Copy every line below where the string "left" is found.

# Dataset extract
=== Section Start ===

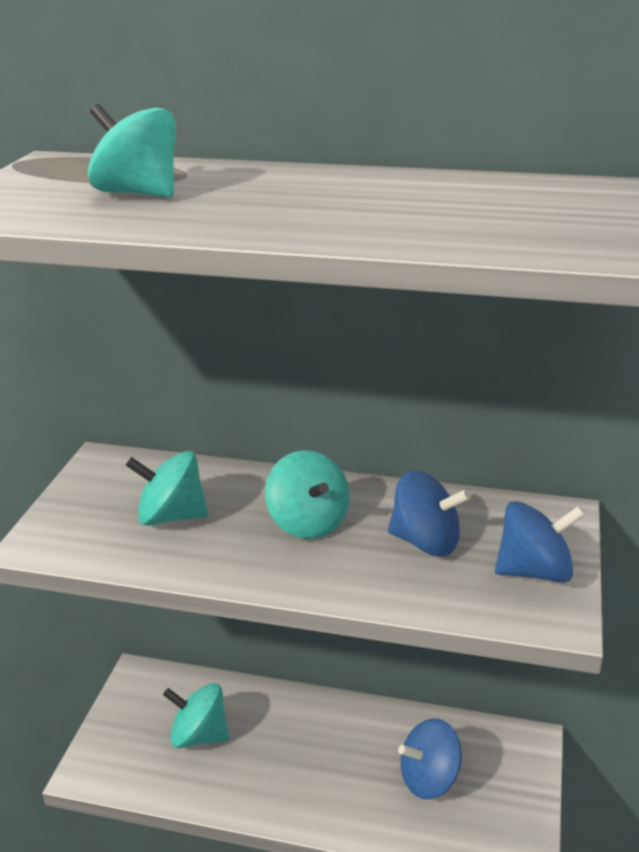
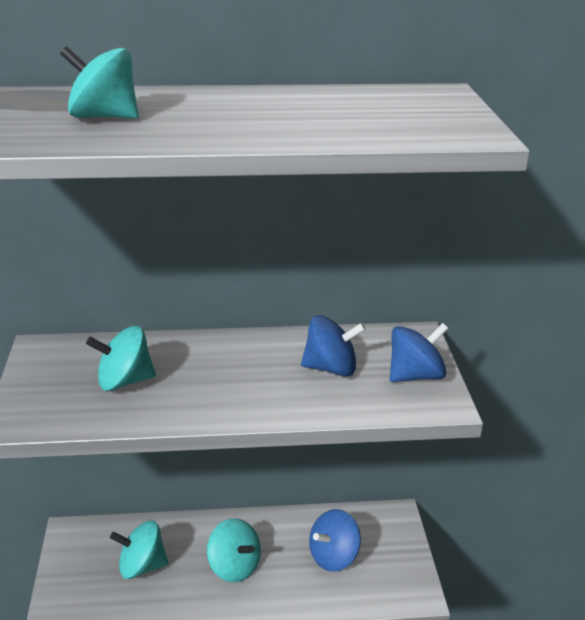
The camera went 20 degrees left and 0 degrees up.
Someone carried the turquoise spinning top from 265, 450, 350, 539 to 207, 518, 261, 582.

=== Section End ===
=== Section Start ===

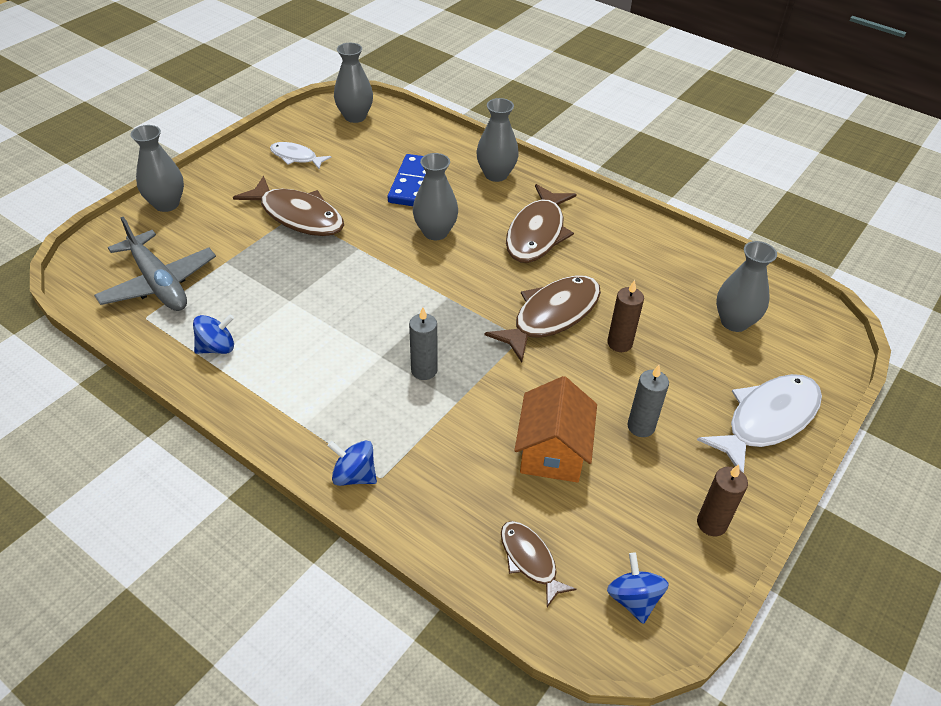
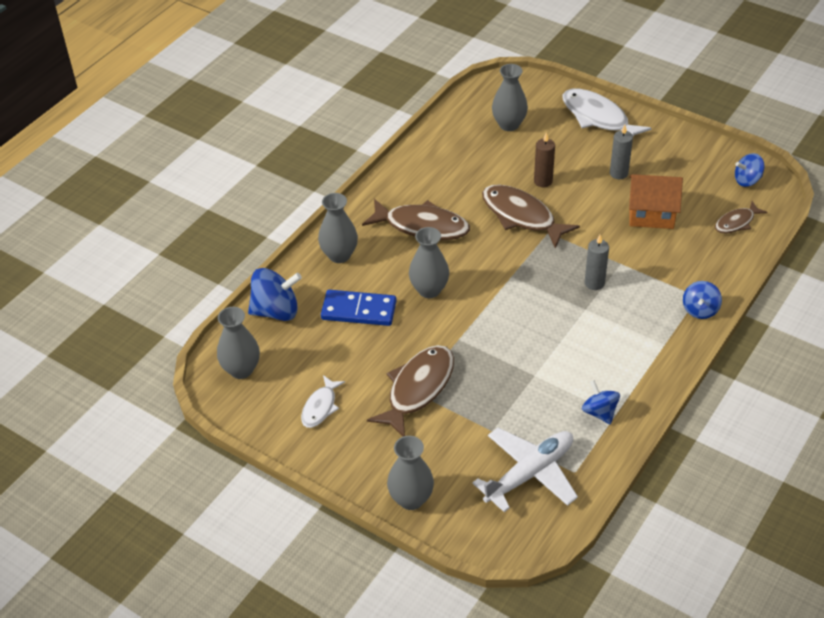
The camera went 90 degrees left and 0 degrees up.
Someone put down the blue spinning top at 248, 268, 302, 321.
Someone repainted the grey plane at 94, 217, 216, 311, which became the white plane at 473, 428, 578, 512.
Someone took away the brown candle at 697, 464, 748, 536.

=== Section End ===

# Output for this exercise
The camera went 20 degrees left and 0 degrees up.
The camera went 90 degrees left and 0 degrees up.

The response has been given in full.